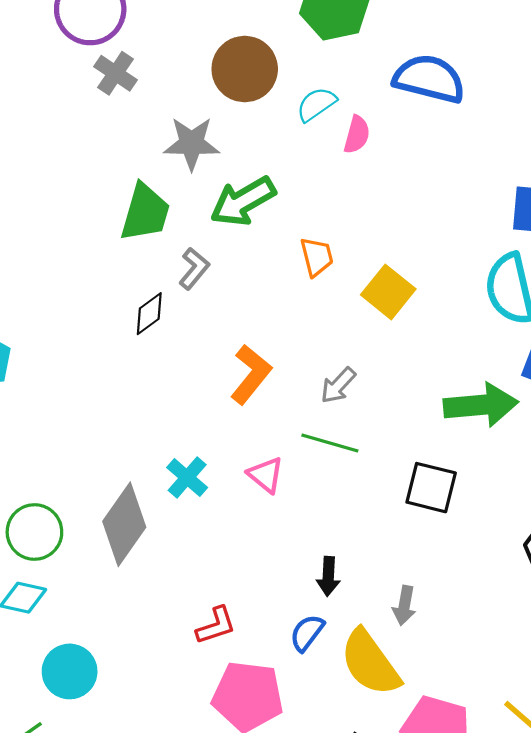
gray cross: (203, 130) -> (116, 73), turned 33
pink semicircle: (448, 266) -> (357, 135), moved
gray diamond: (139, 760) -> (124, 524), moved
===============
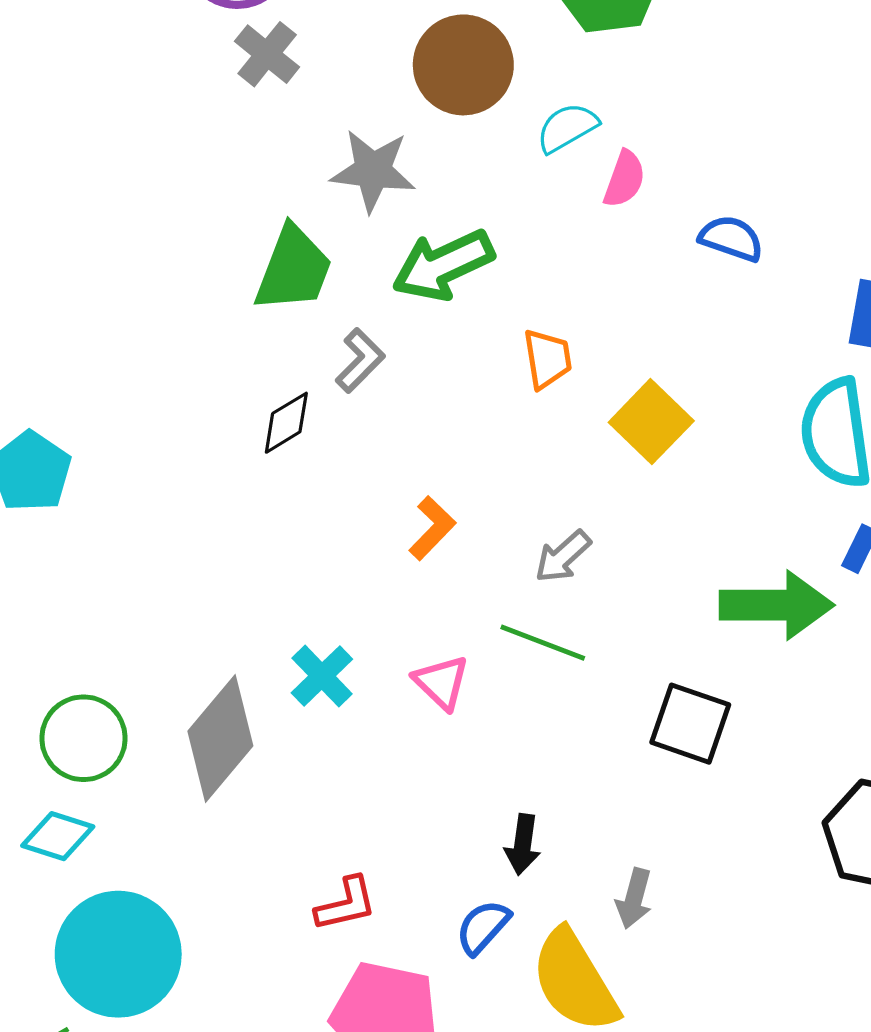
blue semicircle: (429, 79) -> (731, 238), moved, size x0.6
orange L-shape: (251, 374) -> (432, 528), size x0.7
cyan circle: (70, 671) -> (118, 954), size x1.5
===============
WORK ITEM
A single figure is required: the number of lines in the data where the word "moved" occurs.

OUTPUT
3